● Required work
Provide again, from the entries below, every line from the one containing "IC8: OR 74HC32" through the one containing "IC35: NOT 74HC14", exactly as written, and no other line.

● Provided material
##########
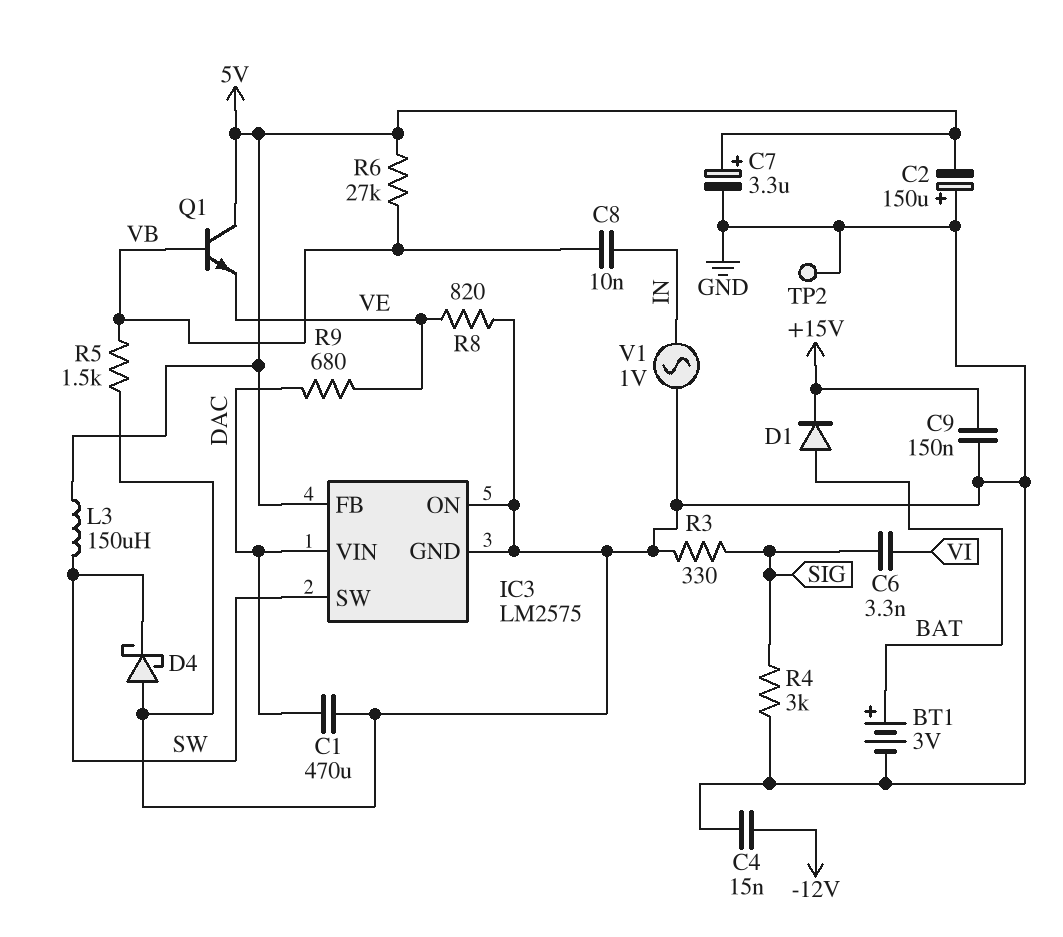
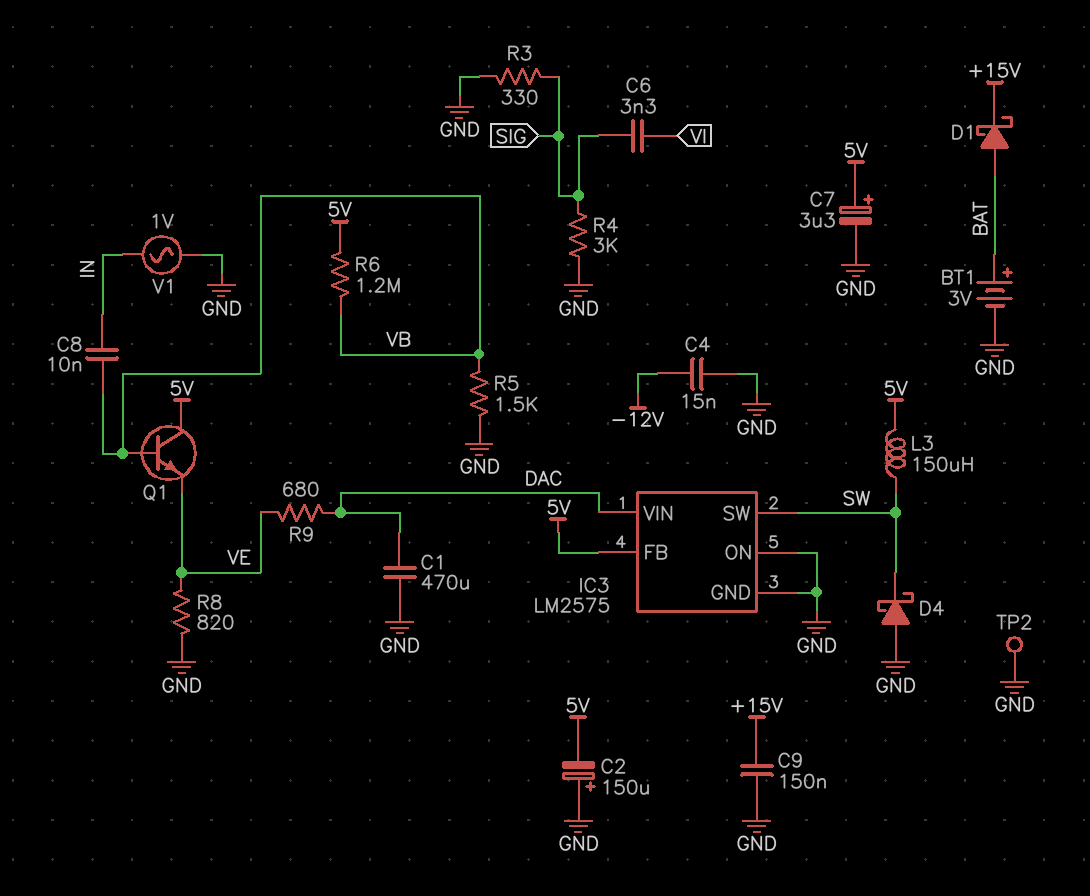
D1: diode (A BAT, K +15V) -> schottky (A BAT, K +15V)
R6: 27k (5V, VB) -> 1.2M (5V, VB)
##########
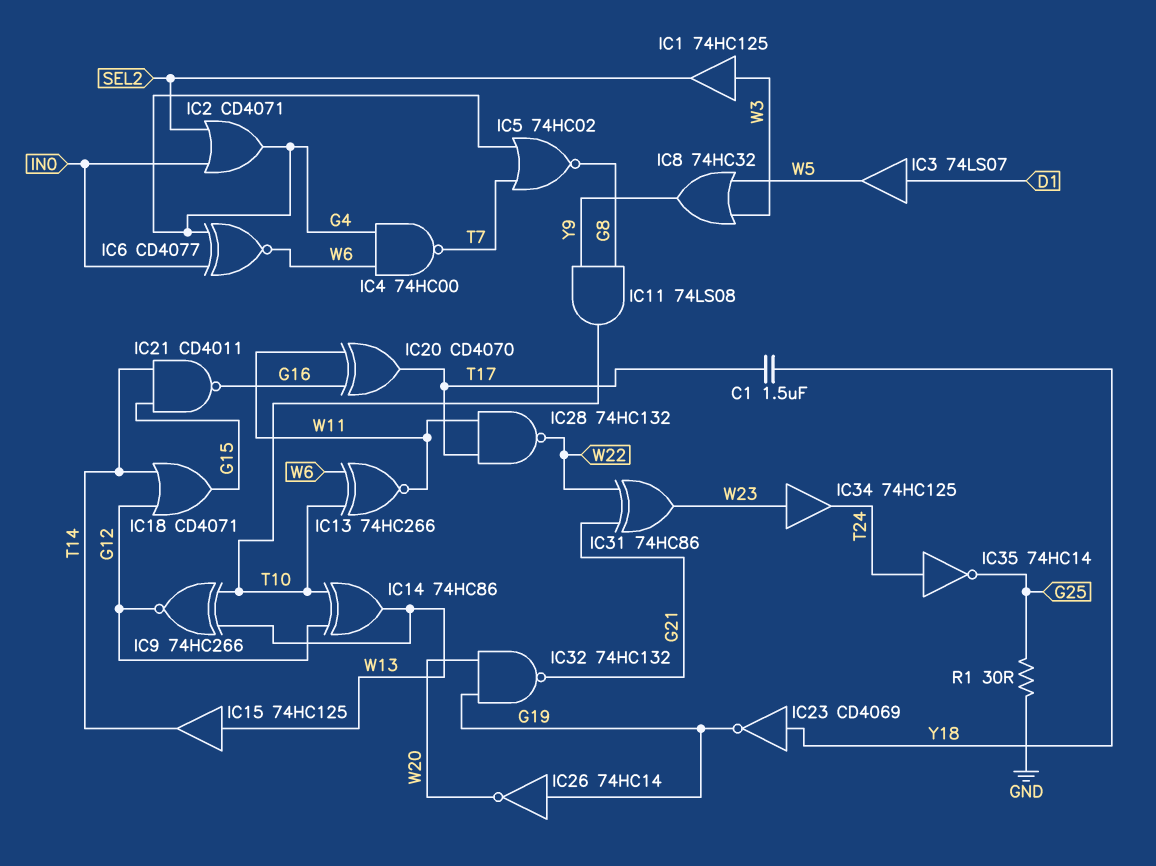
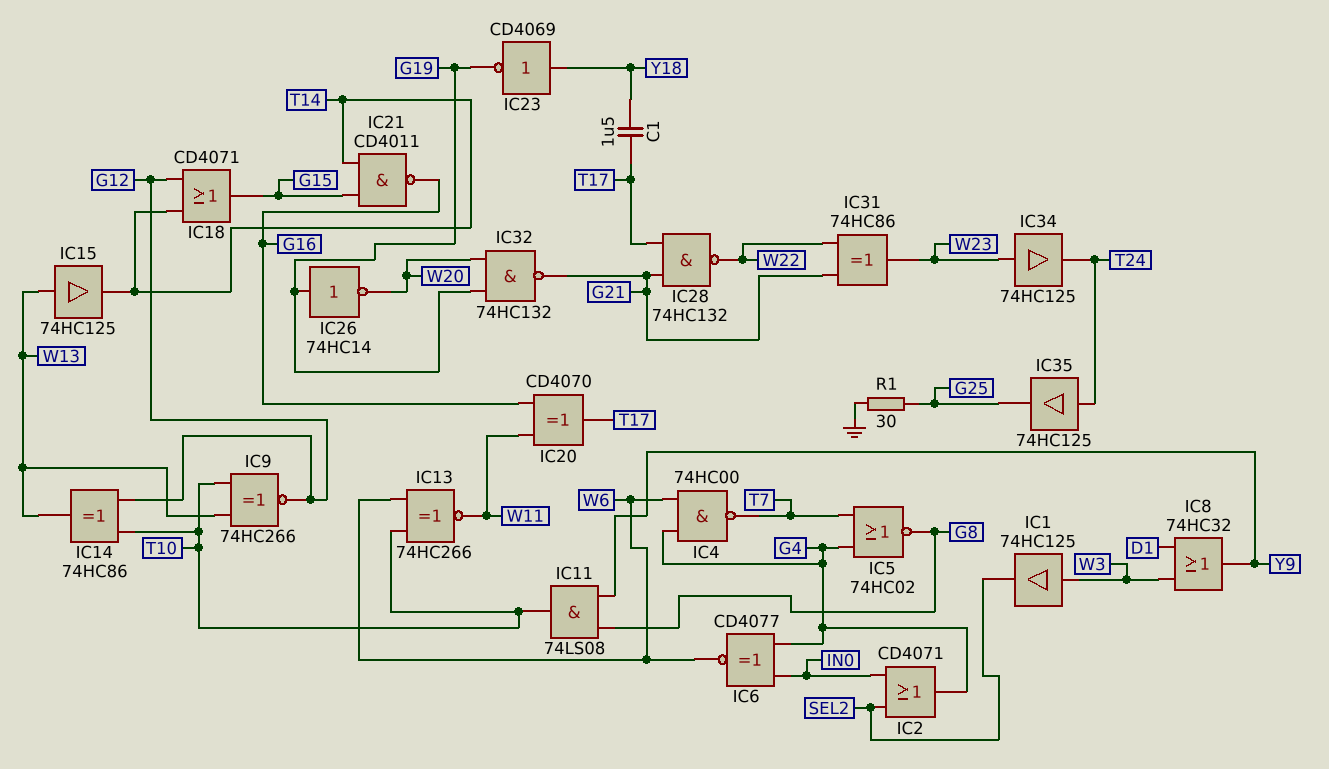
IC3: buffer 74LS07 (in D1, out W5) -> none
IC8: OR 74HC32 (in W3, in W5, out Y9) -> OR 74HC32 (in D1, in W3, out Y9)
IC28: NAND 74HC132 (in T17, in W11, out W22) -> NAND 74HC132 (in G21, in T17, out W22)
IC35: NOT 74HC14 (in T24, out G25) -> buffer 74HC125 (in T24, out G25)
##########
● Solution to this problem
IC8: OR 74HC32 (in W3, in W5, out Y9) -> OR 74HC32 (in D1, in W3, out Y9)
IC28: NAND 74HC132 (in T17, in W11, out W22) -> NAND 74HC132 (in G21, in T17, out W22)
IC35: NOT 74HC14 (in T24, out G25) -> buffer 74HC125 (in T24, out G25)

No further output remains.